╭─ Source records
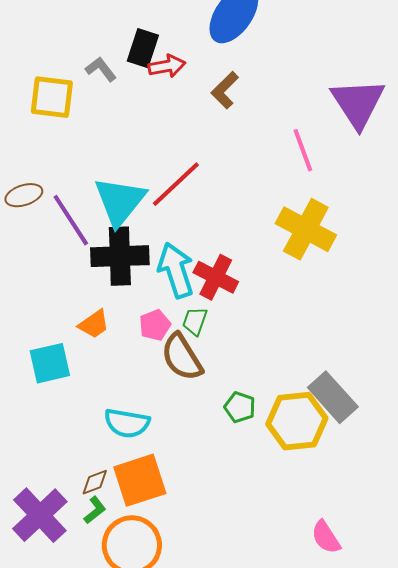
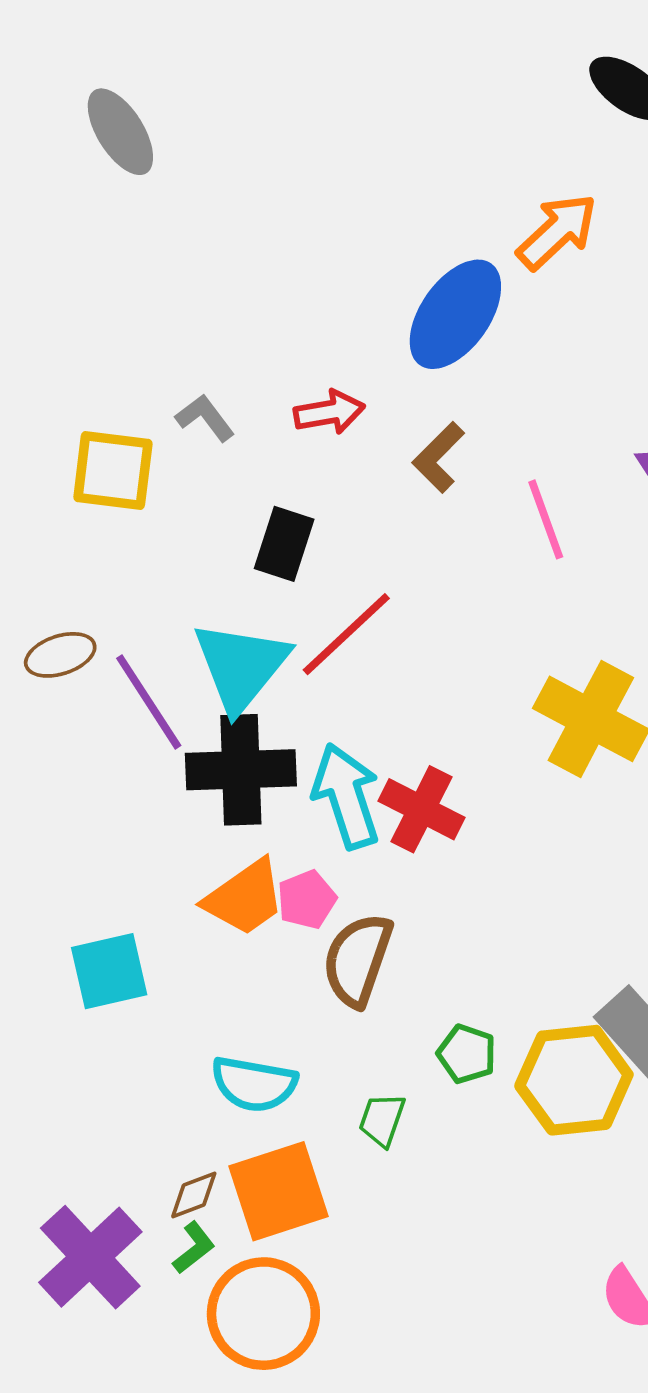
black rectangle: (143, 48) -> (284, 544), moved
pink line: (303, 150) -> (546, 519), moved
green trapezoid: (195, 321) -> (382, 1120), moved
orange trapezoid: (94, 324) -> (245, 898), moved, size x1.4
brown semicircle: (182, 357) -> (358, 960), turned 51

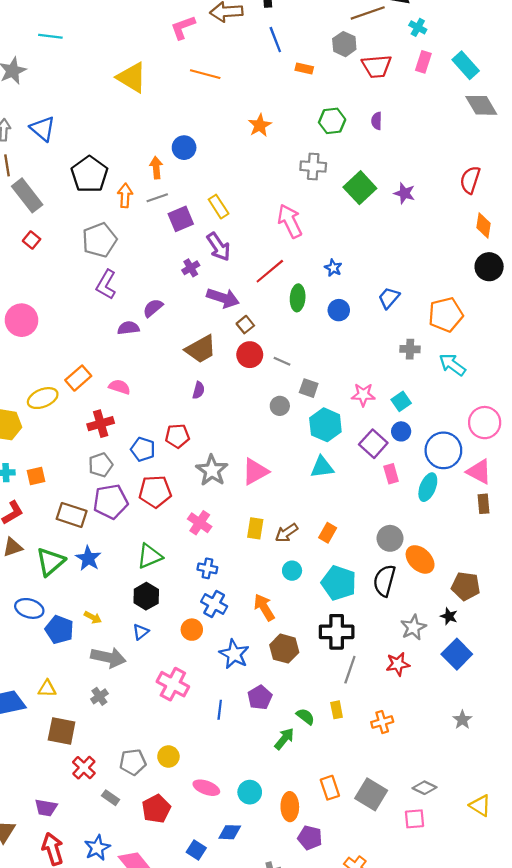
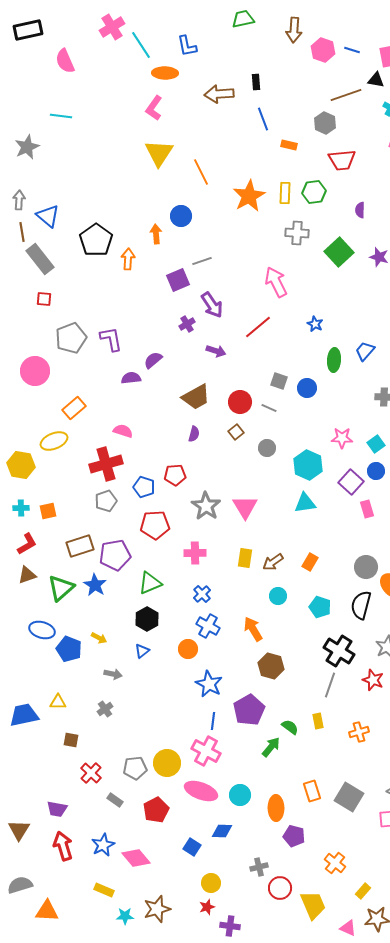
pink L-shape: (183, 27) -> (154, 108), moved, turned -35
red trapezoid: (377, 66) -> (342, 160), moved
orange line: (205, 74) -> (201, 172), moved, turned 48
yellow triangle: (132, 77) -> (159, 153), moved, turned 32
purple semicircle: (377, 121) -> (360, 210), moved
orange star: (260, 125) -> (249, 196), size x1.5
blue triangle: (43, 129) -> (48, 216), moved
gray line: (157, 198) -> (202, 261), moved
yellow rectangle: (219, 207) -> (285, 193), moved, turned 35
red square: (32, 240) -> (44, 299), turned -35
gray pentagon: (99, 240) -> (71, 338), moved
purple L-shape: (106, 285) -> (111, 339), turned 140
purple arrow: (223, 298) -> (216, 351), size x0.7
green ellipse: (298, 298) -> (334, 360), moved
blue circle: (339, 310) -> (307, 388), moved
brown square: (245, 325) -> (236, 432), moved
orange rectangle: (78, 378) -> (74, 408), moved
gray square: (309, 388) -> (279, 381), moved
red cross: (101, 424) -> (106, 464), size x1.4
pink triangle: (255, 472) -> (245, 507), turned -32
purple pentagon: (111, 502) -> (115, 555), moved
brown rectangle: (72, 515) -> (80, 546), turned -36
pink cross: (200, 523) -> (195, 553), turned -35
blue cross: (207, 568) -> (202, 594), turned 36
cyan pentagon: (339, 583) -> (320, 607), size x0.7
black cross: (337, 632) -> (339, 651), moved, turned 32
blue star: (234, 654) -> (209, 684), moved
gray arrow: (108, 657) -> (113, 674), size x0.6
red star: (398, 664) -> (373, 680), turned 30
pink cross: (173, 684) -> (206, 751), moved
purple pentagon: (260, 698) -> (249, 710), size x1.4
brown square: (62, 731) -> (71, 740), size x0.6
yellow circle: (168, 757) -> (167, 763), size x1.4
pink ellipse: (206, 788) -> (201, 791), size x1.4

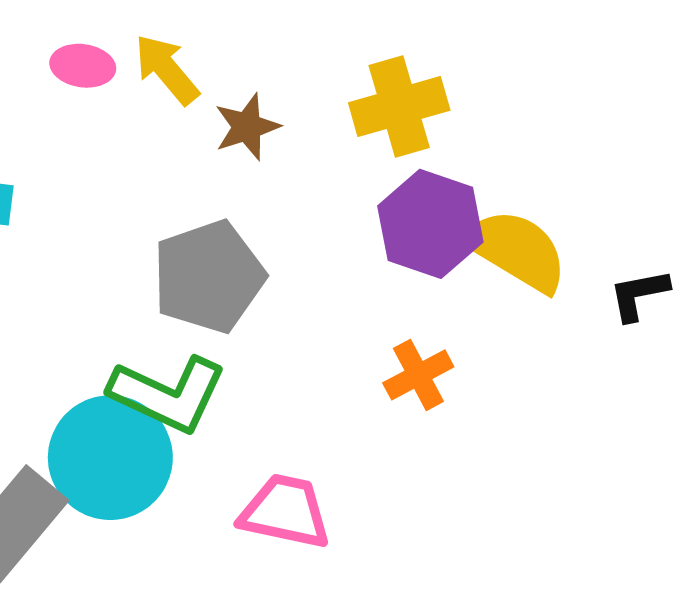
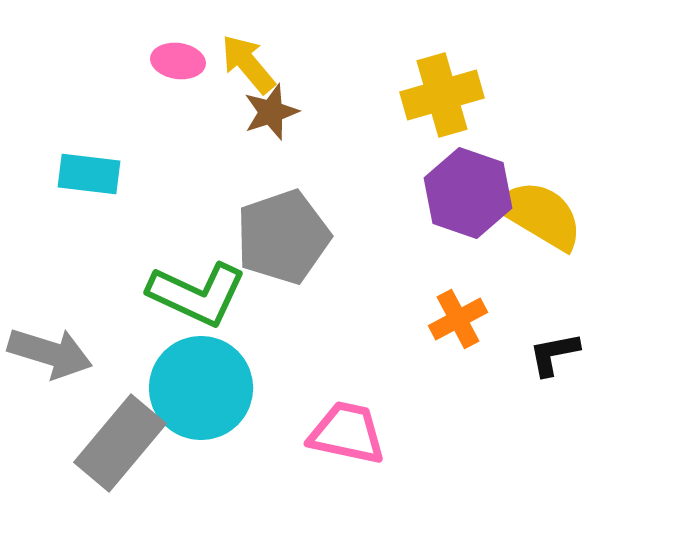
brown star: (247, 127) -> (271, 112), moved
black L-shape: (639, 295) -> (554, 354), moved
green L-shape: (168, 394) -> (197, 294), moved

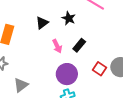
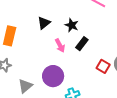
black star: (69, 18) -> (72, 25), moved
purple circle: (67, 74) -> (53, 76), moved

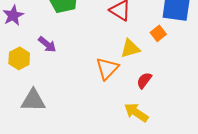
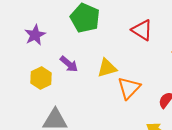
yellow triangle: (130, 48) -> (107, 68), moved

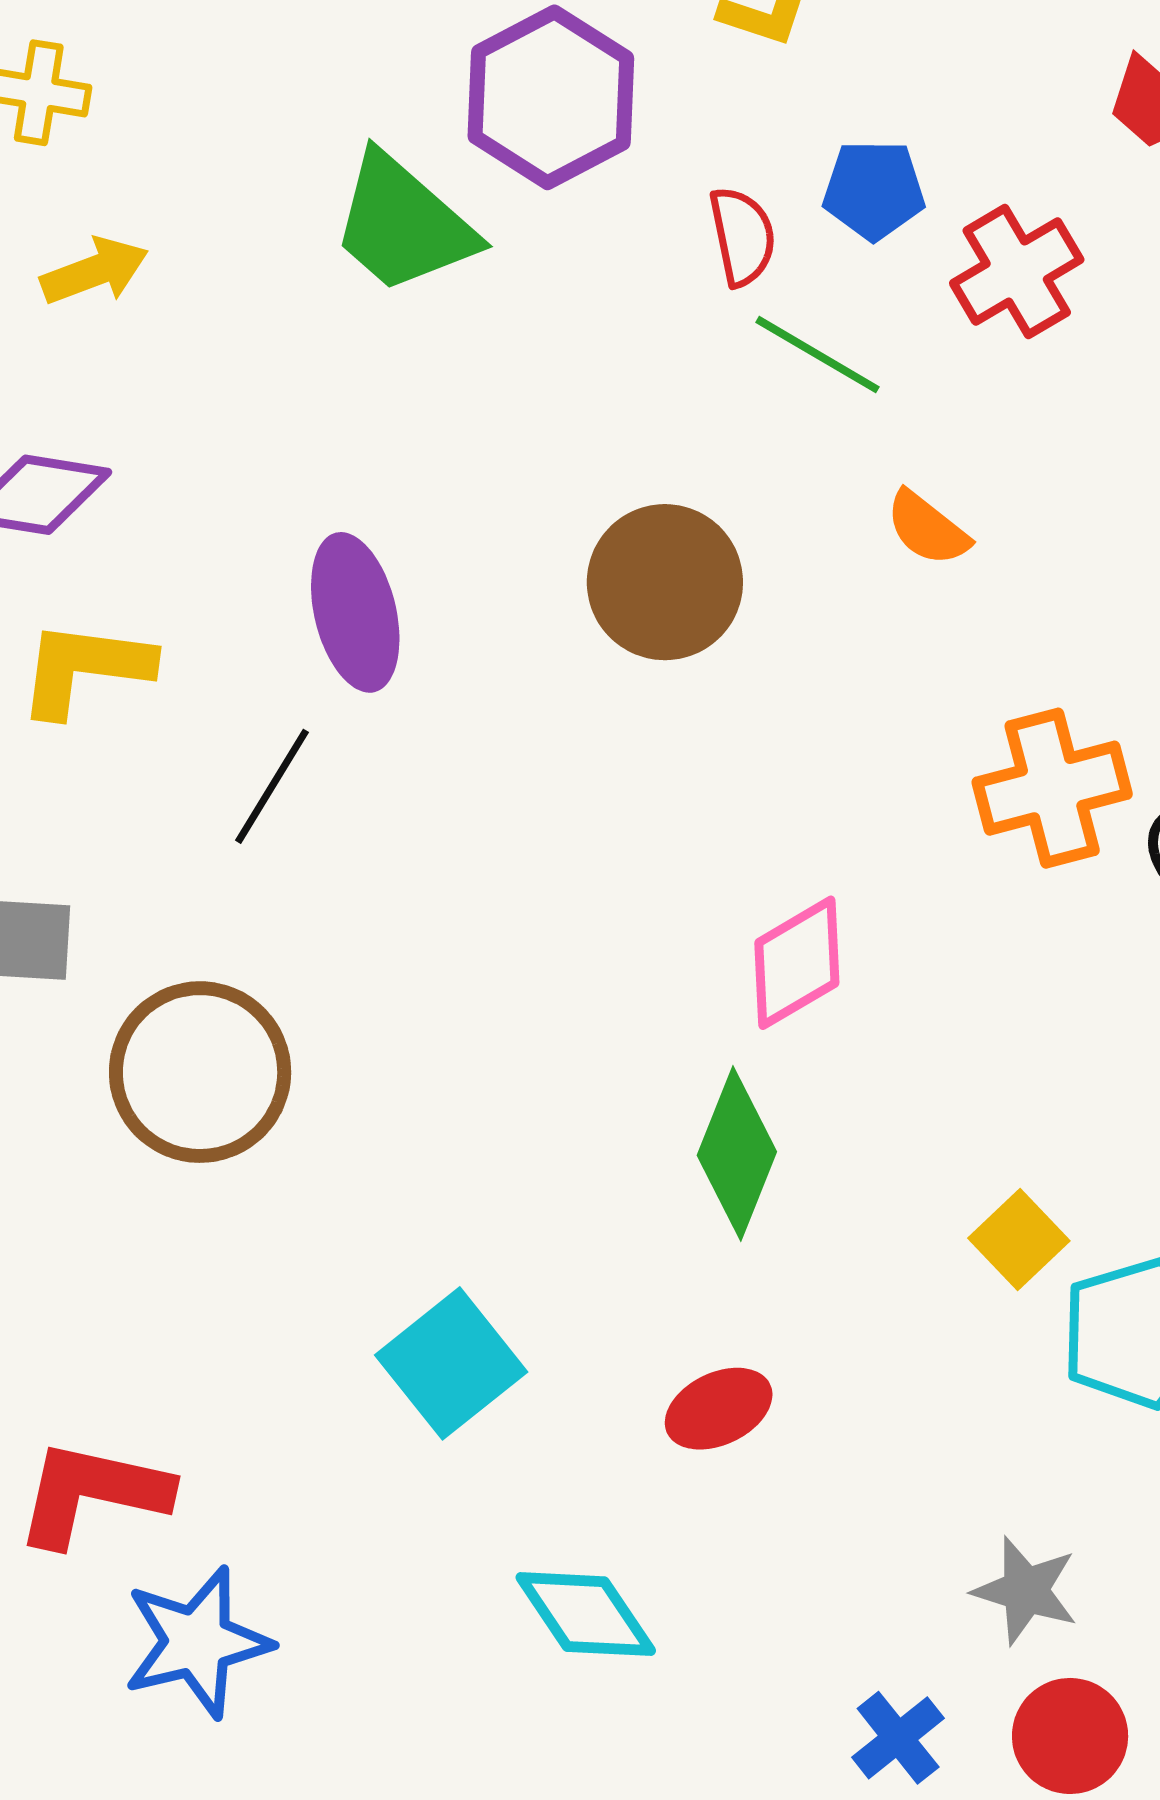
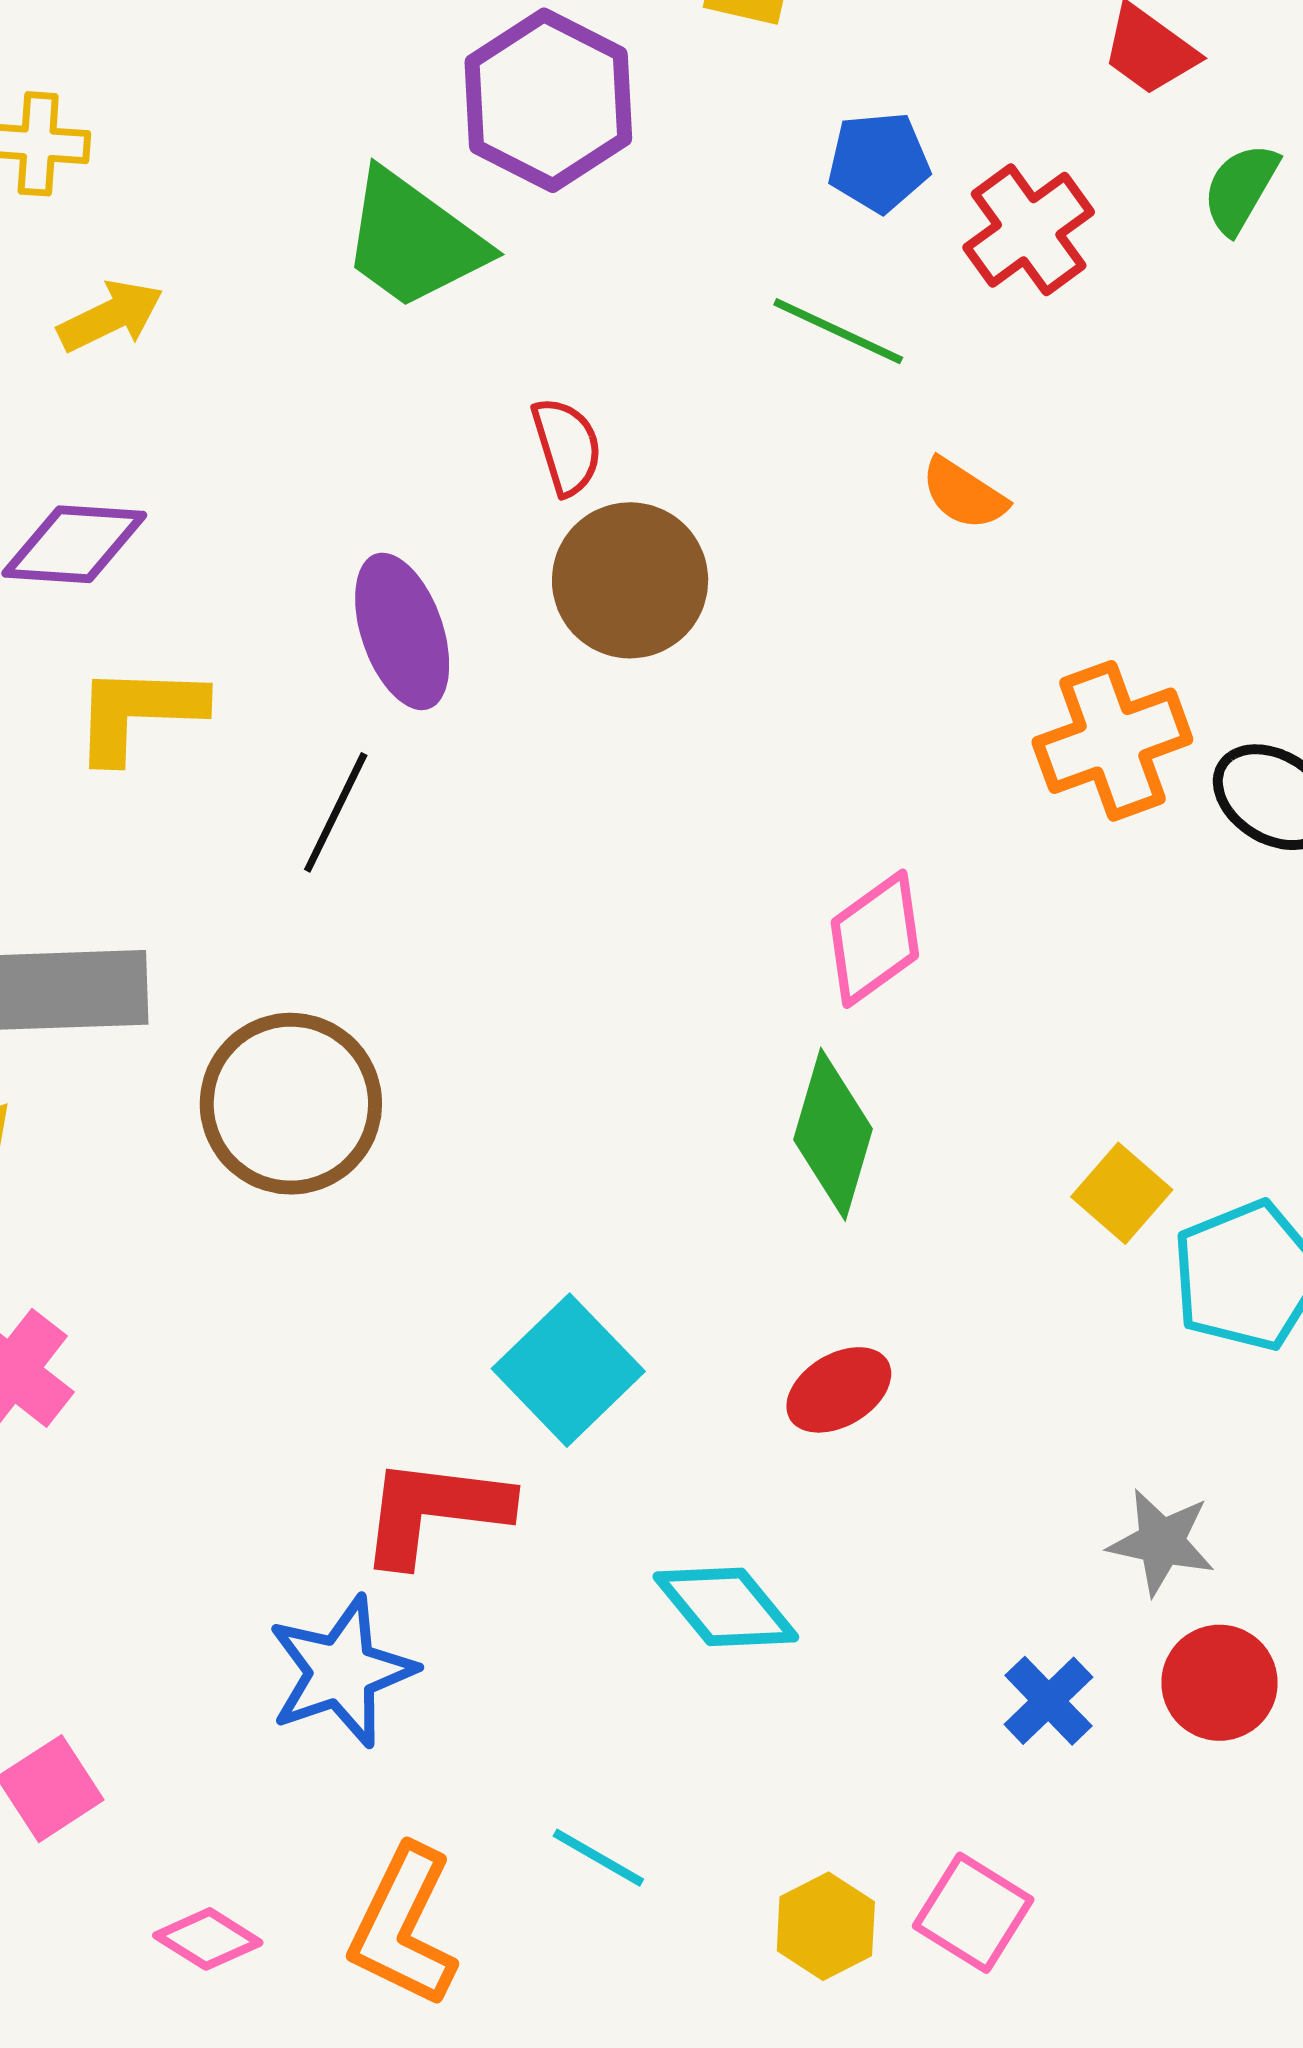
red semicircle: (742, 236) -> (567, 446), moved
brown circle: (665, 582) -> (630, 580), moved
red L-shape: (92, 1493) -> (434, 1511), moved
╰─
# Task goal
If a line in the entries above has the word "cross", copy it.

# Solution
red cross: (101, 424) -> (106, 464), size x1.4
pink cross: (200, 523) -> (195, 553), turned -35
blue cross: (207, 568) -> (202, 594), turned 36
black cross: (337, 632) -> (339, 651), moved, turned 32
pink cross: (173, 684) -> (206, 751), moved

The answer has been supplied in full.